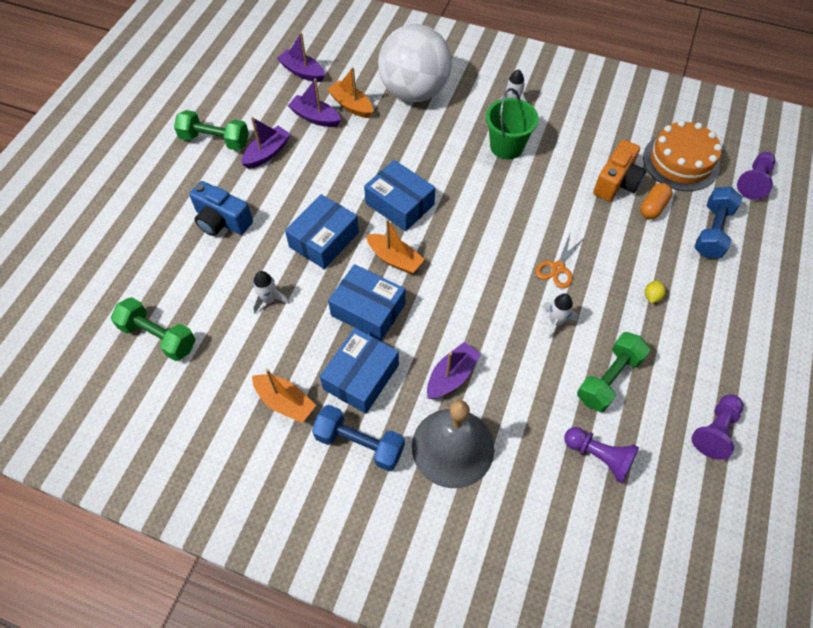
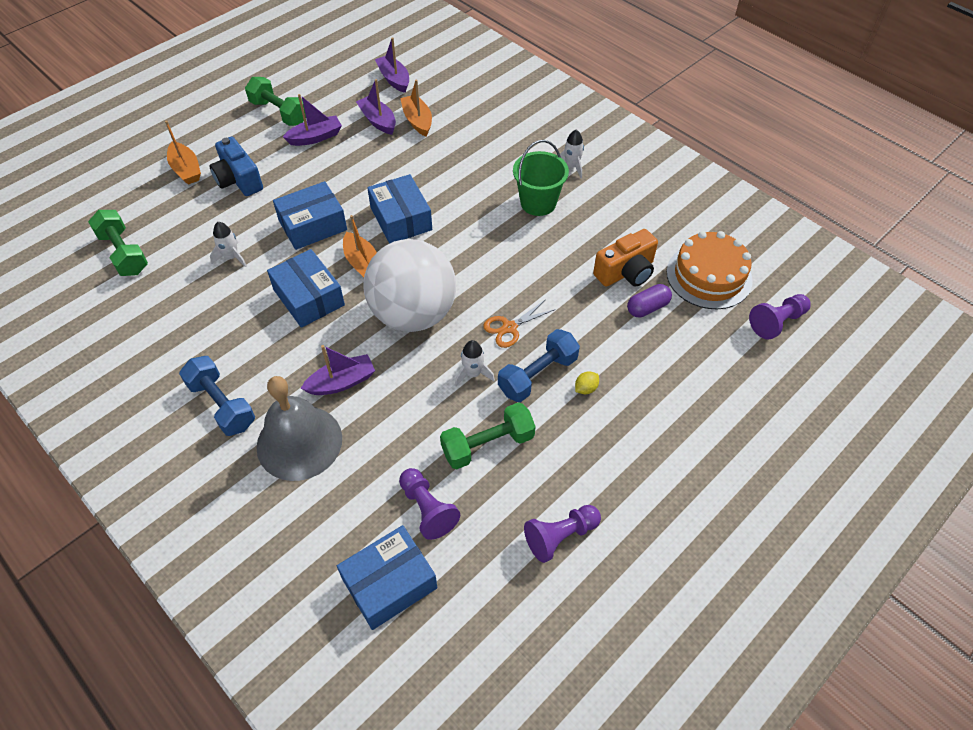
camera: 25 degrees right, 5 degrees down
(285, 402) = (185, 345): orange boat -> orange boat (186, 170)
(361, 377) = (263, 350): blue box -> blue box (389, 583)
(414, 92) = (484, 127): white ball -> white ball (413, 314)
(653, 207) = (647, 308): orange capsule -> purple capsule
(712, 231) = (695, 352): blue dumbbell -> blue dumbbell (537, 375)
——————————
**What you have to do**
The required result is the entries above, printed exactly from the first line through the line with "(653, 207) = (647, 308): orange", pictures excluded.

**Answer below**
camera: 25 degrees right, 5 degrees down
(285, 402) = (185, 345): orange boat -> orange boat (186, 170)
(361, 377) = (263, 350): blue box -> blue box (389, 583)
(414, 92) = (484, 127): white ball -> white ball (413, 314)
(653, 207) = (647, 308): orange capsule -> purple capsule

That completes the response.